Extracted material.
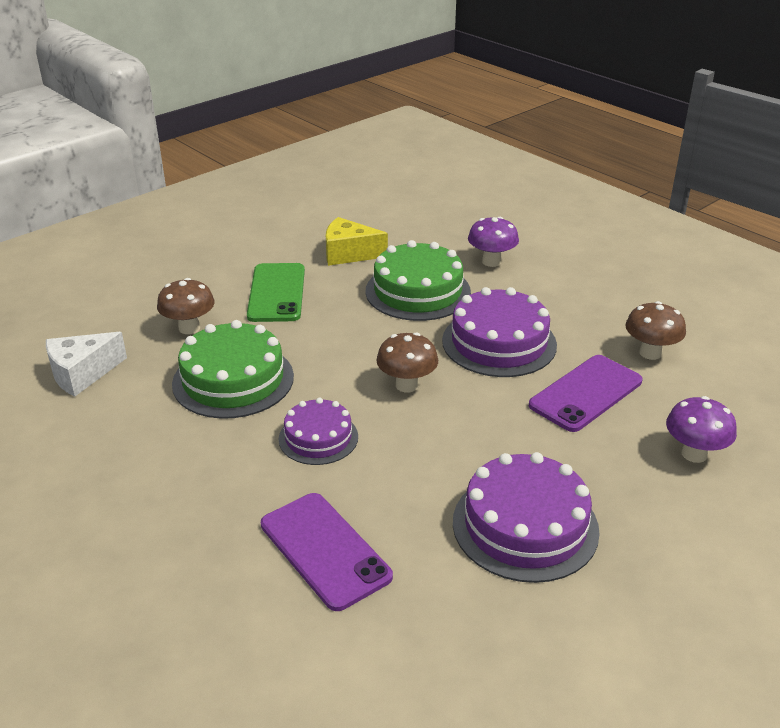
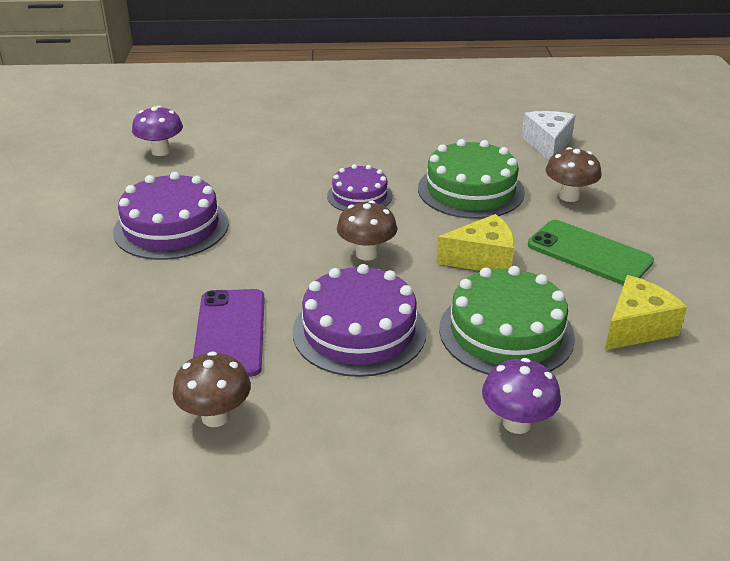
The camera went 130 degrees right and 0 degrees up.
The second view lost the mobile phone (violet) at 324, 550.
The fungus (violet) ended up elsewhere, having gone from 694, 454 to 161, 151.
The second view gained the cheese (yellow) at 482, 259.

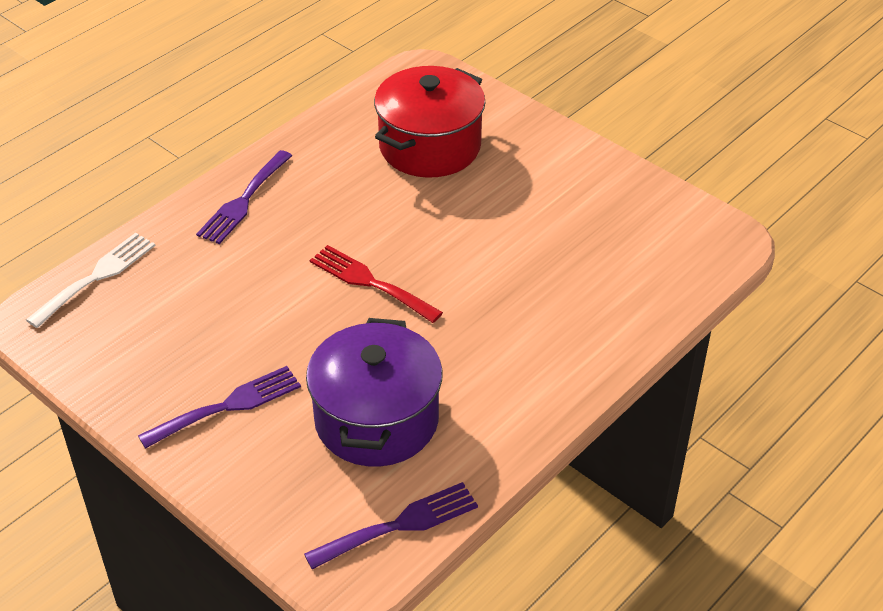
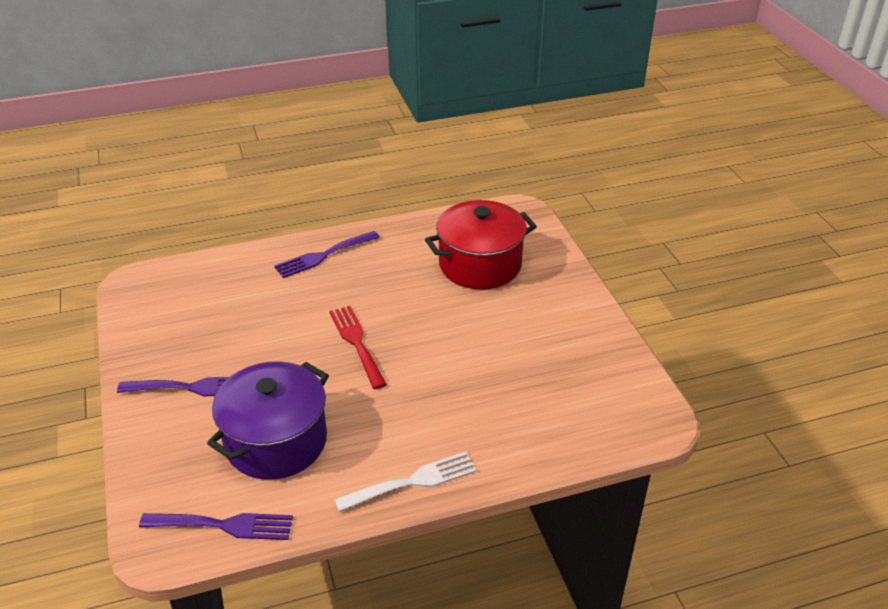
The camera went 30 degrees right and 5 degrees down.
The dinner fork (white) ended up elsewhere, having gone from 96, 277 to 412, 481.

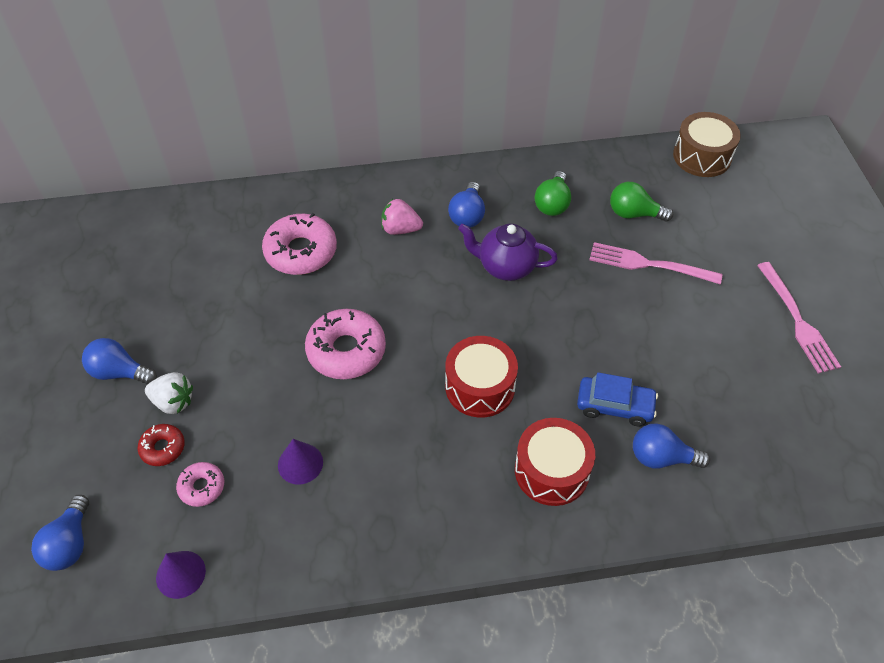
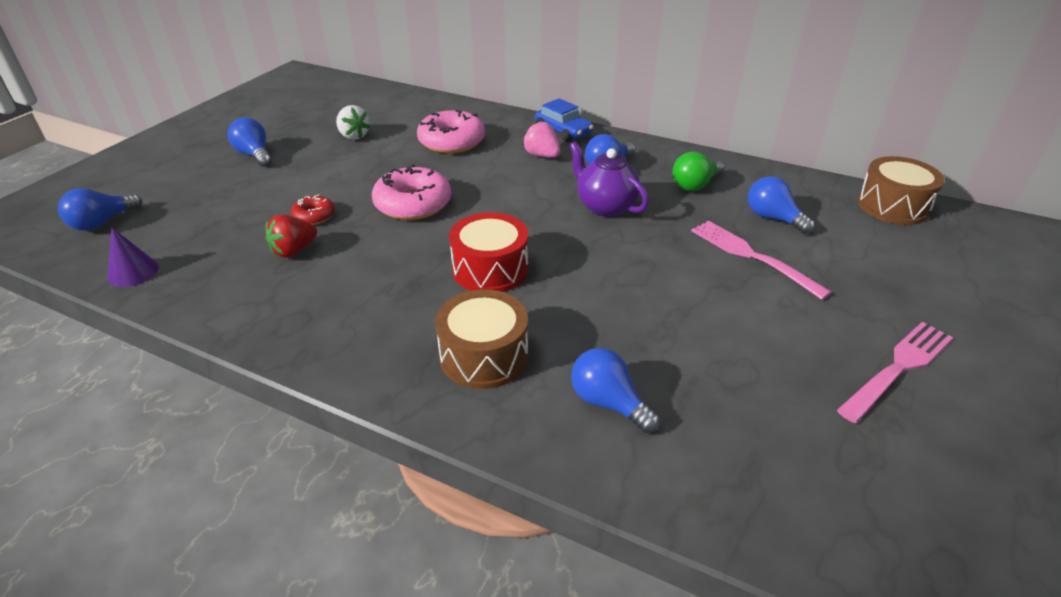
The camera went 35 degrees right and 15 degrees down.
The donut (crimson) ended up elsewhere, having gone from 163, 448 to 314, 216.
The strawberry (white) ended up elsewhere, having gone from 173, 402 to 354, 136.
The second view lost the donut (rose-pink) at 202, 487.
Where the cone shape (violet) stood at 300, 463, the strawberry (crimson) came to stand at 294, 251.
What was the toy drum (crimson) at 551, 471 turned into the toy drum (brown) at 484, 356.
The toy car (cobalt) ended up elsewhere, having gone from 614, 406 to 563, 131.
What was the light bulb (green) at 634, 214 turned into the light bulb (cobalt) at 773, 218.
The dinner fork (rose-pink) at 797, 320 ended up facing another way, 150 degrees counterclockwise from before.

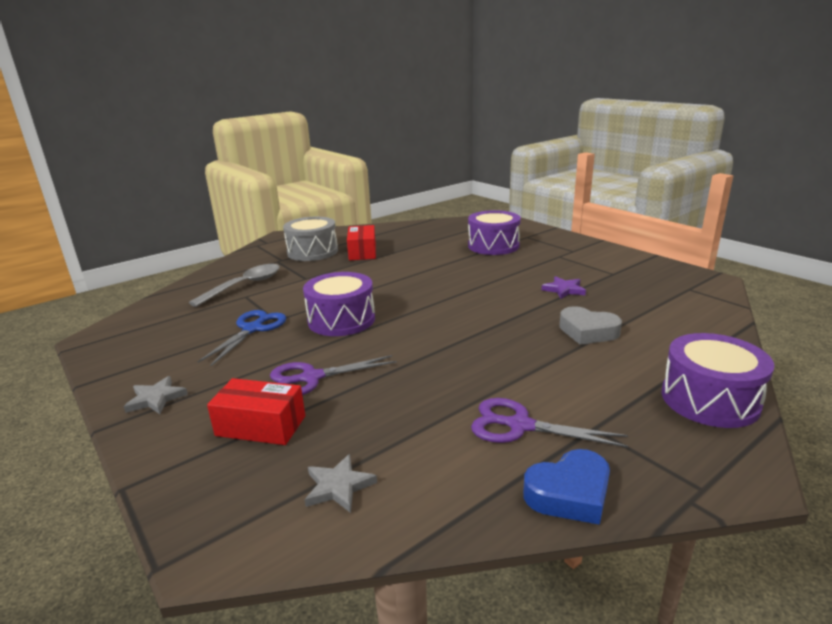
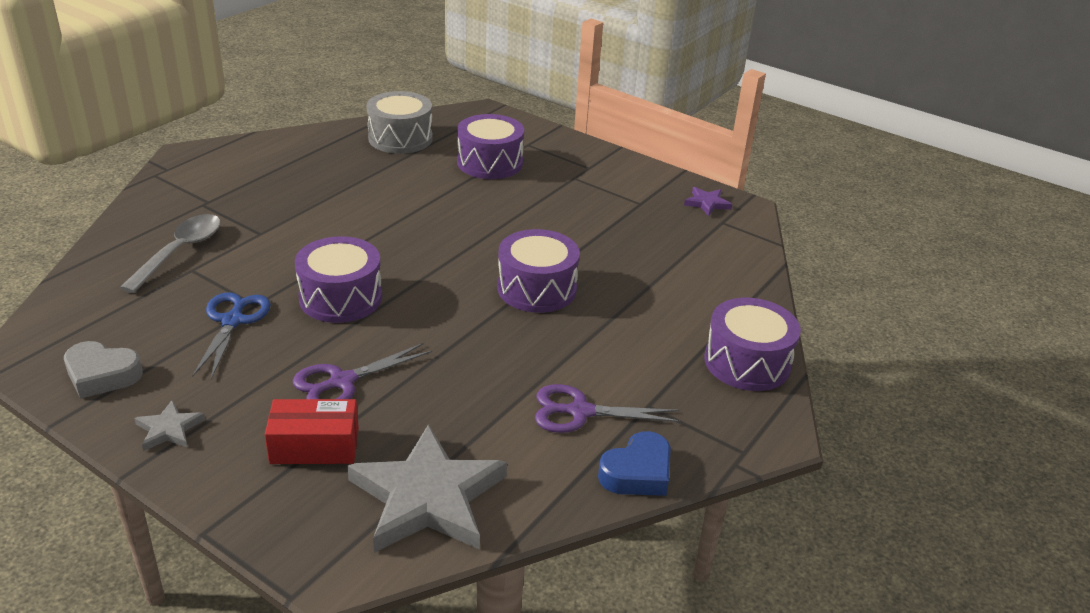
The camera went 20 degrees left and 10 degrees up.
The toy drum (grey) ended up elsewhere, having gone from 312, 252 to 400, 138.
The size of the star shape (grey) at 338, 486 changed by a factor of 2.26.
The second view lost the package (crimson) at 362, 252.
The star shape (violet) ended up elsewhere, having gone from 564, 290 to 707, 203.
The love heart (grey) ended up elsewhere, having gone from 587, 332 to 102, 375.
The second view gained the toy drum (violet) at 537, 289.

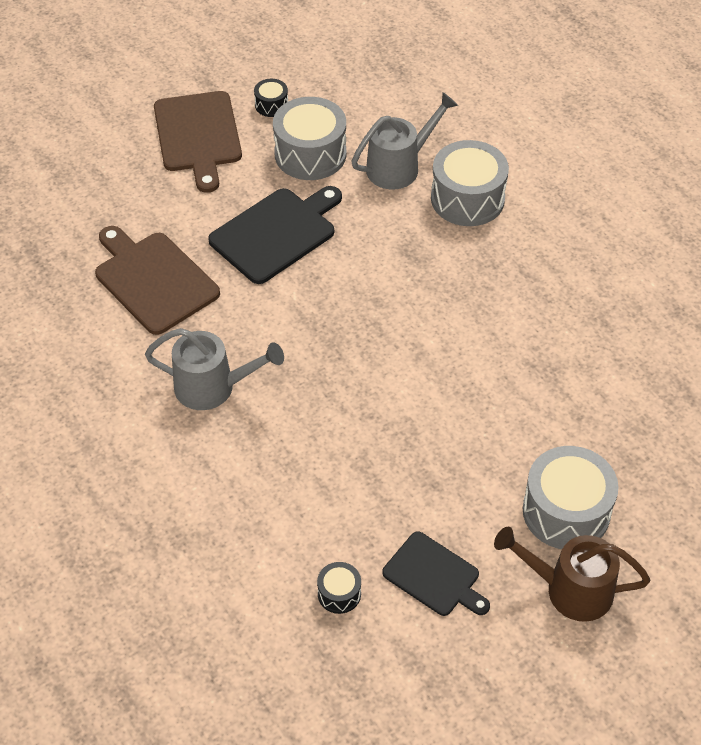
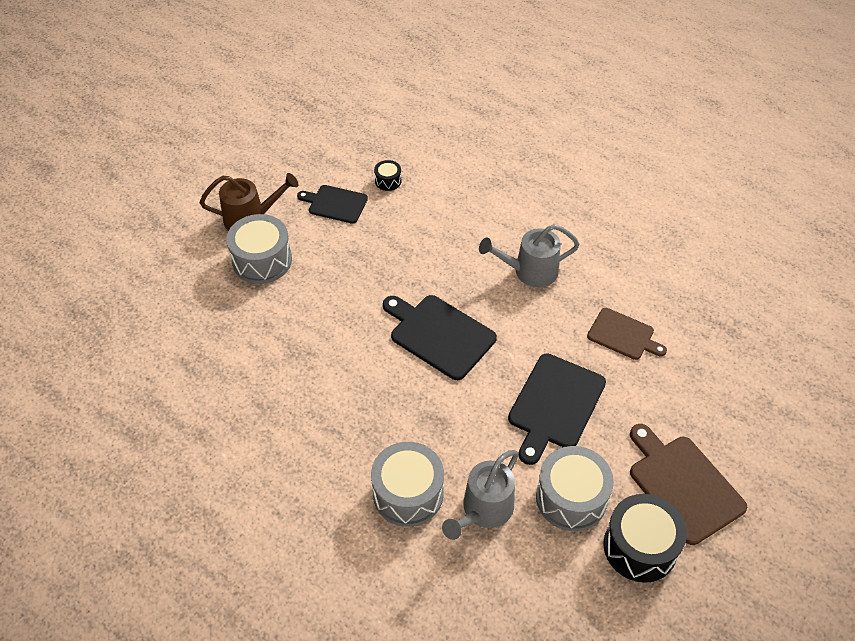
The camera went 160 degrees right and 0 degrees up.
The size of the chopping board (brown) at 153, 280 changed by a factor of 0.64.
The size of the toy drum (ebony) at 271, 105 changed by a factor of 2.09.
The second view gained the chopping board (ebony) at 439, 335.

Work item. Verbatim output of every entry above is required, though pictures are to be left out.

Response area.
The camera went 130 degrees right and 0 degrees up.
The second view lost the mobile phone (violet) at 324, 550.
The fungus (violet) ended up elsewhere, having gone from 694, 454 to 161, 151.
The second view gained the cheese (yellow) at 482, 259.

The camera went 30 degrees right and 5 degrees down.
The dinner fork (white) ended up elsewhere, having gone from 96, 277 to 412, 481.

The camera went 35 degrees right and 15 degrees down.
The donut (crimson) ended up elsewhere, having gone from 163, 448 to 314, 216.
The strawberry (white) ended up elsewhere, having gone from 173, 402 to 354, 136.
The second view lost the donut (rose-pink) at 202, 487.
Where the cone shape (violet) stood at 300, 463, the strawberry (crimson) came to stand at 294, 251.
What was the toy drum (crimson) at 551, 471 turned into the toy drum (brown) at 484, 356.
The toy car (cobalt) ended up elsewhere, having gone from 614, 406 to 563, 131.
What was the light bulb (green) at 634, 214 turned into the light bulb (cobalt) at 773, 218.
The dinner fork (rose-pink) at 797, 320 ended up facing another way, 150 degrees counterclockwise from before.

The camera went 20 degrees left and 10 degrees up.
The toy drum (grey) ended up elsewhere, having gone from 312, 252 to 400, 138.
The size of the star shape (grey) at 338, 486 changed by a factor of 2.26.
The second view lost the package (crimson) at 362, 252.
The star shape (violet) ended up elsewhere, having gone from 564, 290 to 707, 203.
The love heart (grey) ended up elsewhere, having gone from 587, 332 to 102, 375.
The second view gained the toy drum (violet) at 537, 289.

The camera went 160 degrees right and 0 degrees up.
The size of the chopping board (brown) at 153, 280 changed by a factor of 0.64.
The size of the toy drum (ebony) at 271, 105 changed by a factor of 2.09.
The second view gained the chopping board (ebony) at 439, 335.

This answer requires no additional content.